AVAILABLE DATA:

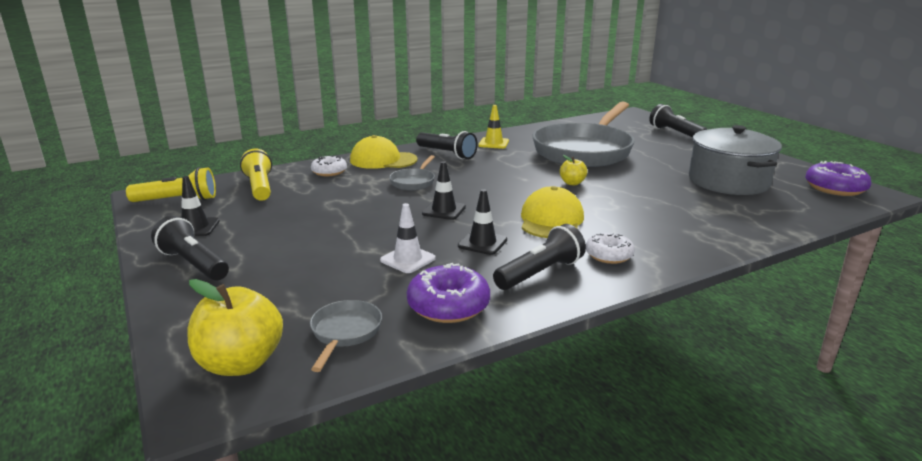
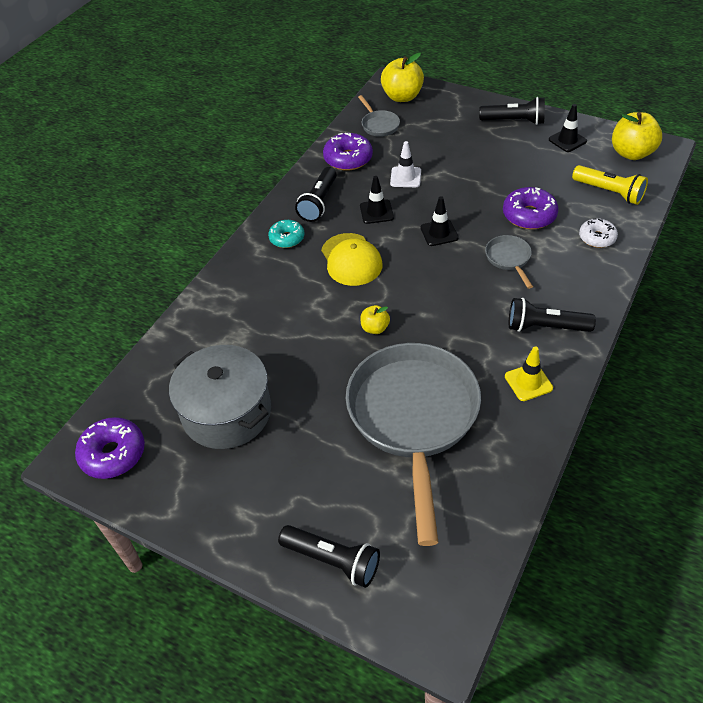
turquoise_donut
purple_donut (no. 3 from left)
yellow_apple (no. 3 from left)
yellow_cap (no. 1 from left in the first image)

WHAT THIS TASK INVOLVES:
Exclude all images and retype the data precisely.

ANSWER TO THE PROBLEM:
turquoise_donut
purple_donut (no. 3 from left)
yellow_apple (no. 3 from left)
yellow_cap (no. 1 from left in the first image)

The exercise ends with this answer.